* _Task directions_
Retype the listing exactly, minus its pictures.

★ ★ ★ ★

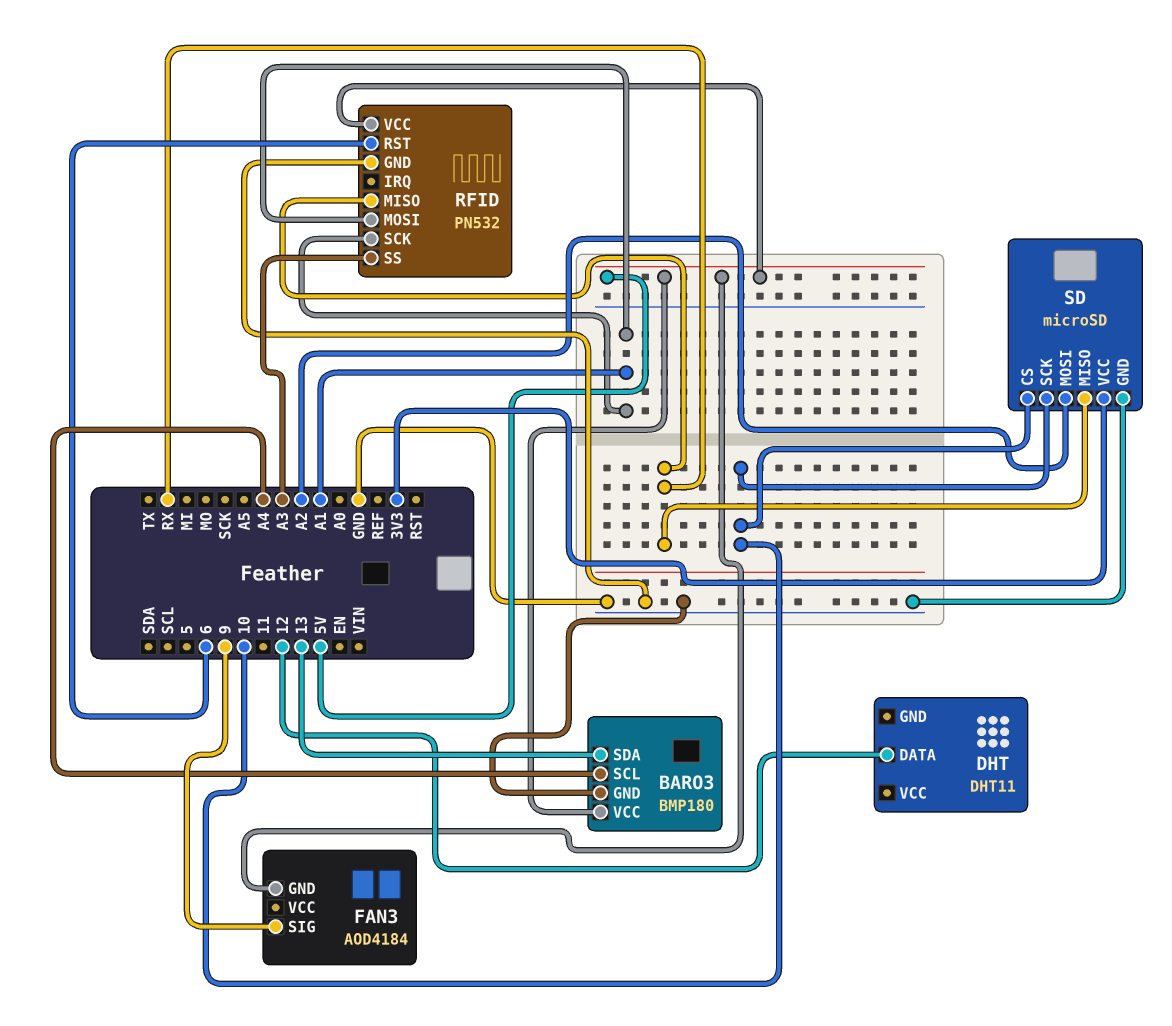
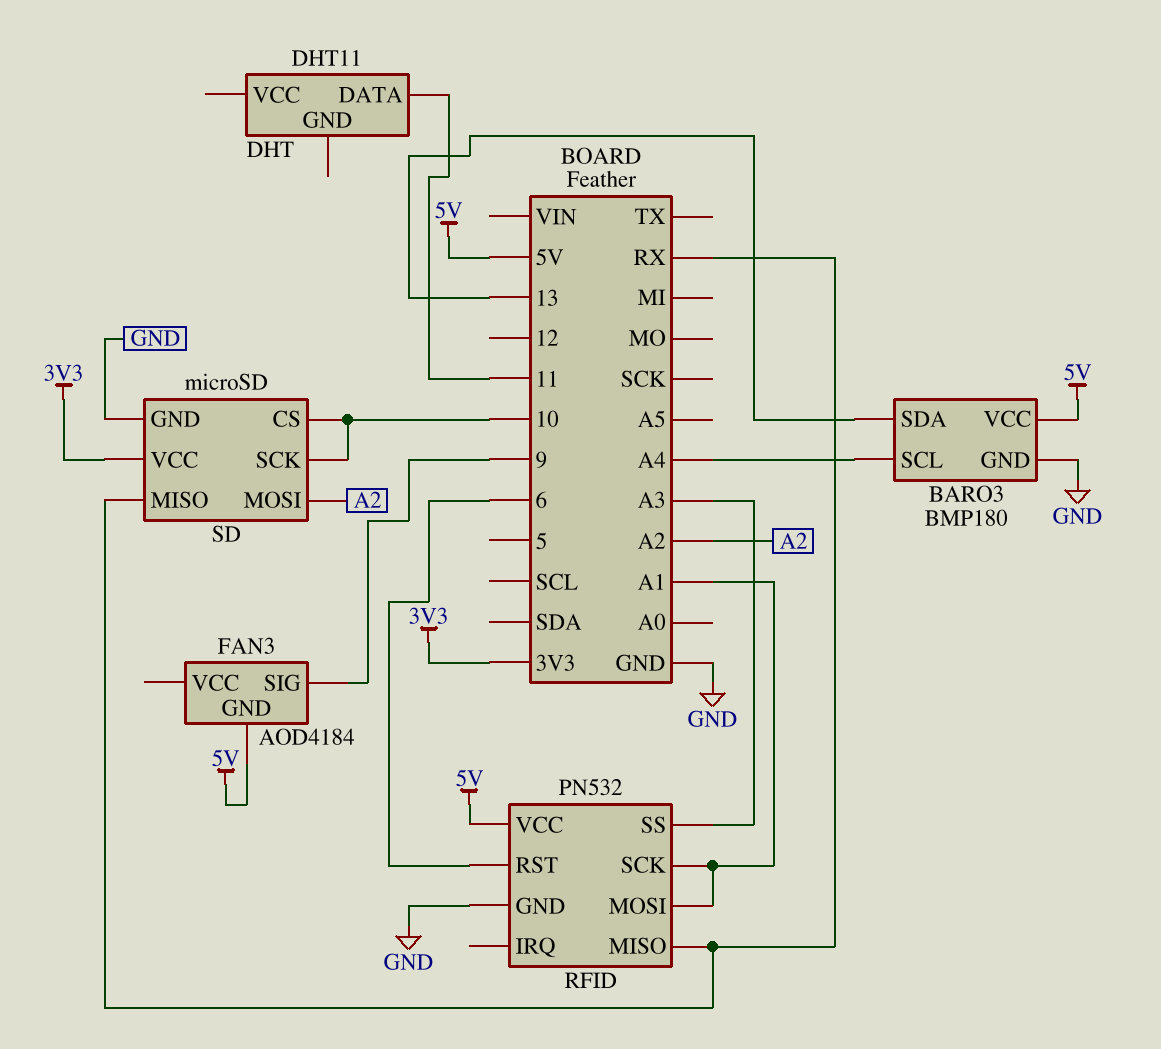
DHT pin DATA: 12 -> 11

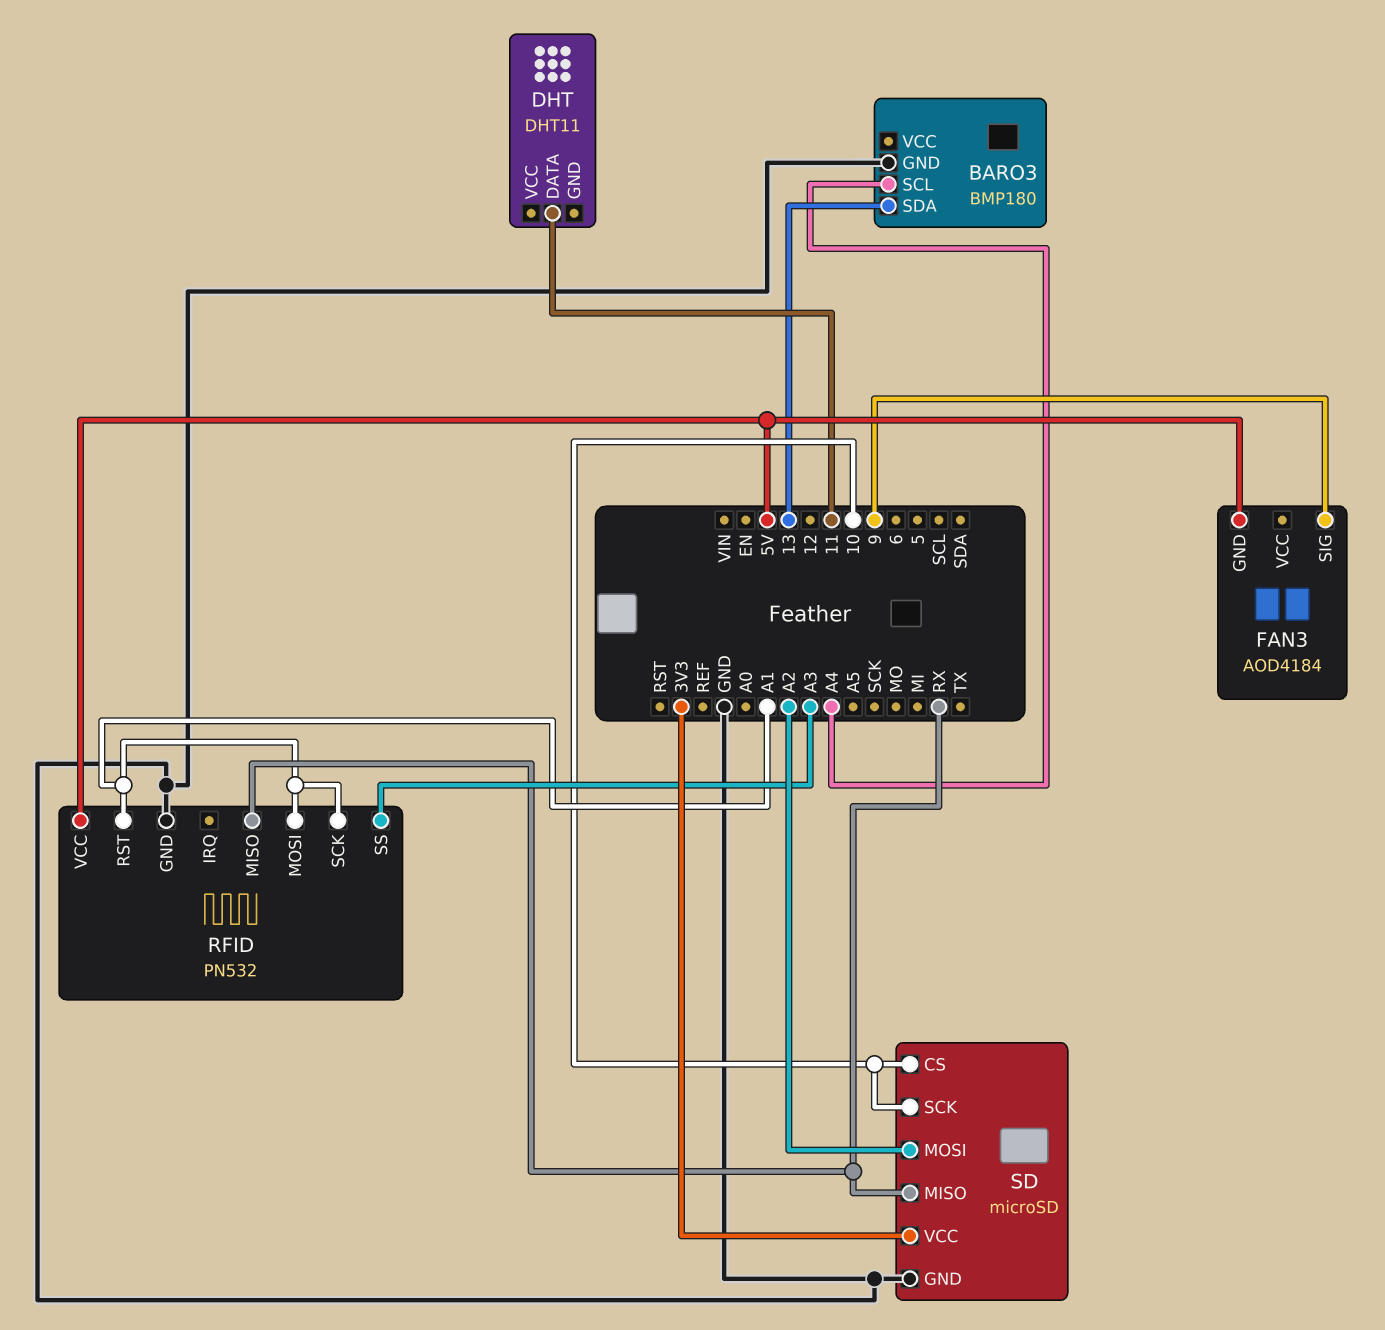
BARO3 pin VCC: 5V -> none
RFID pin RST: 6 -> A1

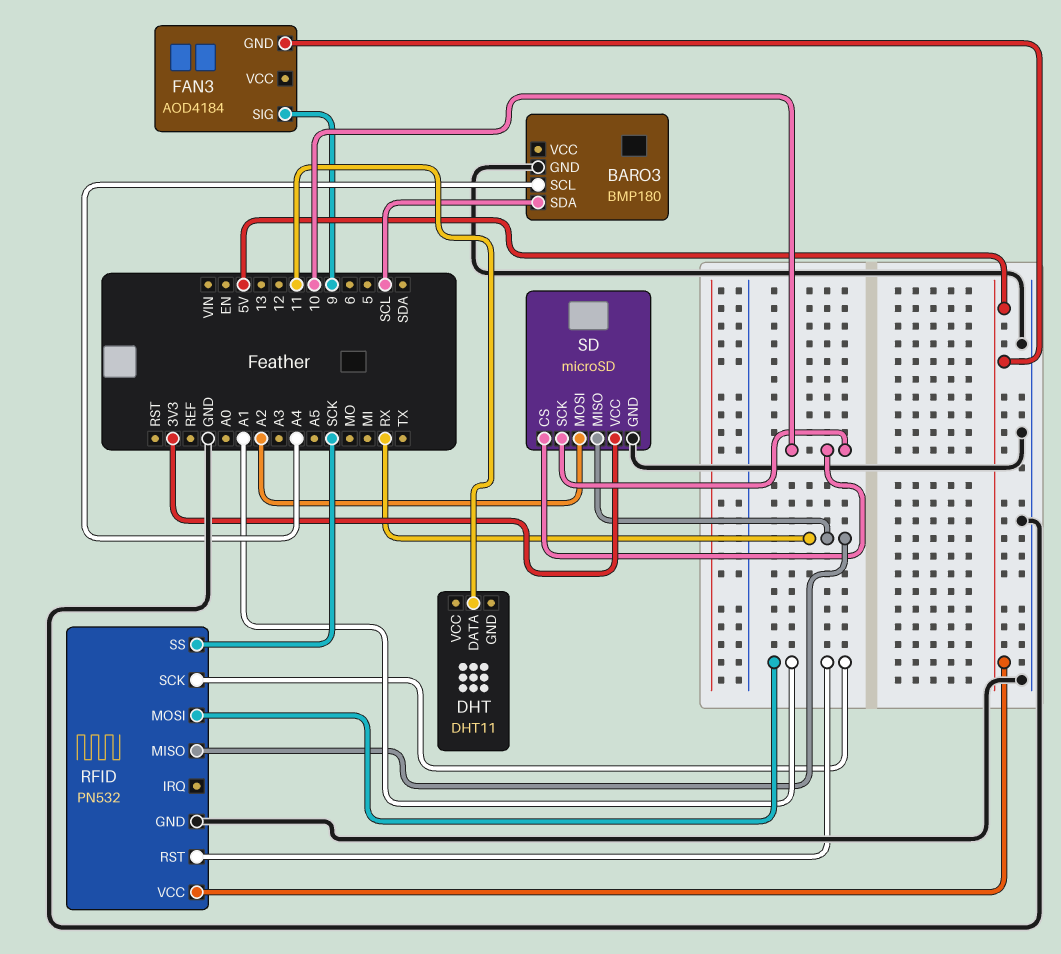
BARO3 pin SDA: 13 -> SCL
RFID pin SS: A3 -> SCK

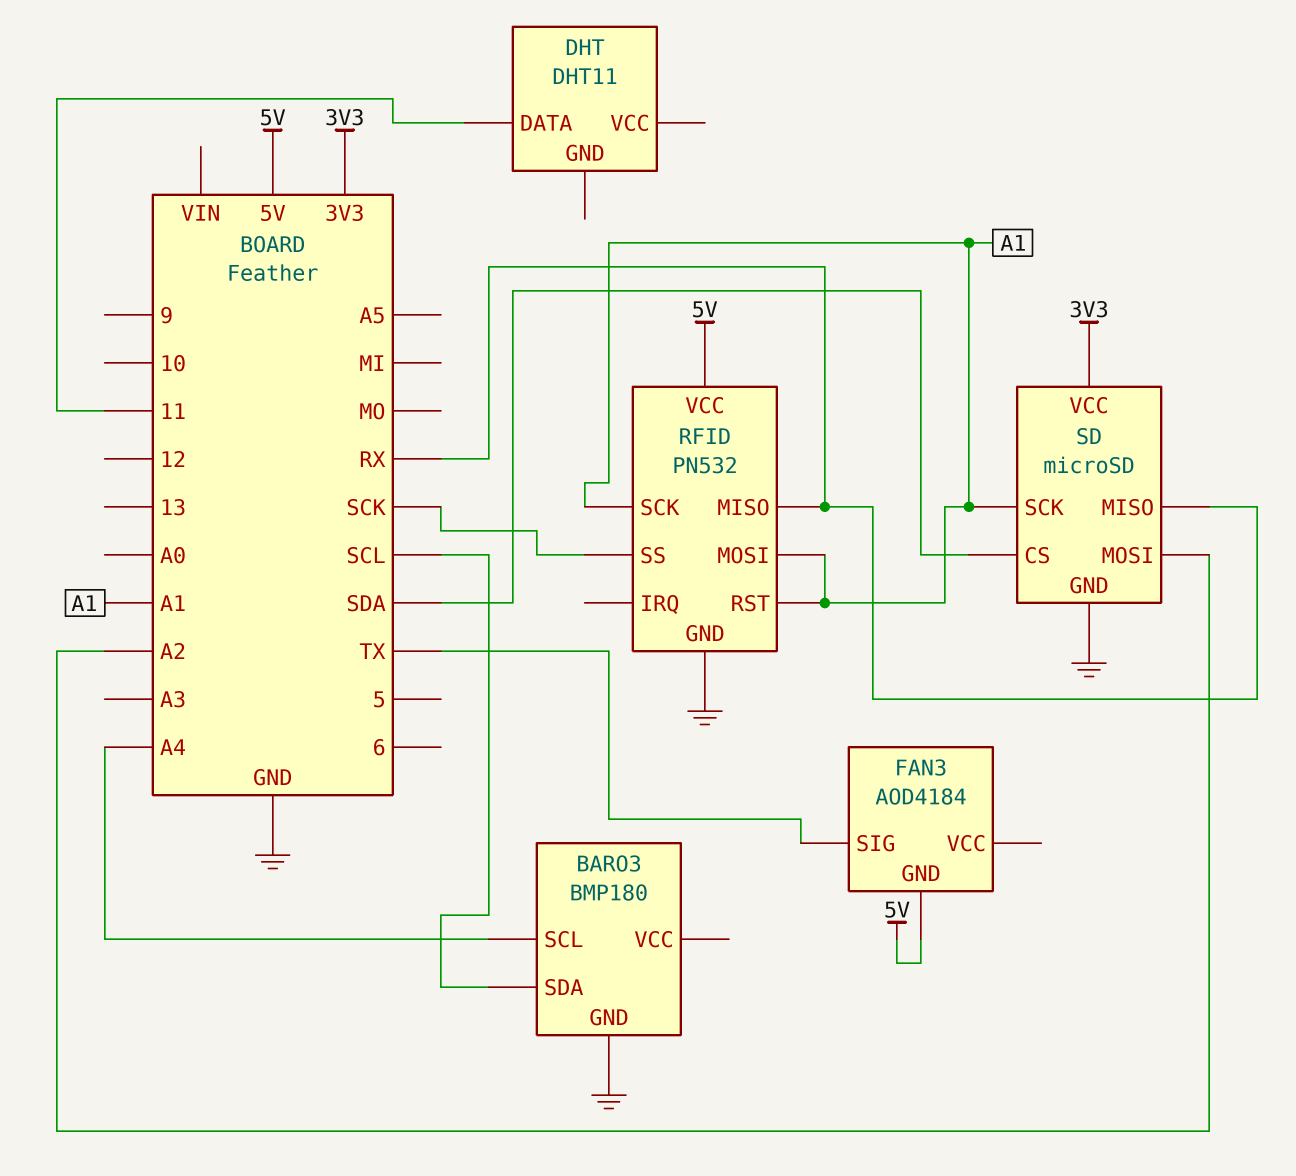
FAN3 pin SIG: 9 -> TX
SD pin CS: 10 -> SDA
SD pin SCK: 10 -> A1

★ ★ ★ ★

* _Your response_
DHT pin DATA: 12 -> 11

BARO3 pin VCC: 5V -> none
RFID pin RST: 6 -> A1

BARO3 pin SDA: 13 -> SCL
RFID pin SS: A3 -> SCK

FAN3 pin SIG: 9 -> TX
SD pin CS: 10 -> SDA
SD pin SCK: 10 -> A1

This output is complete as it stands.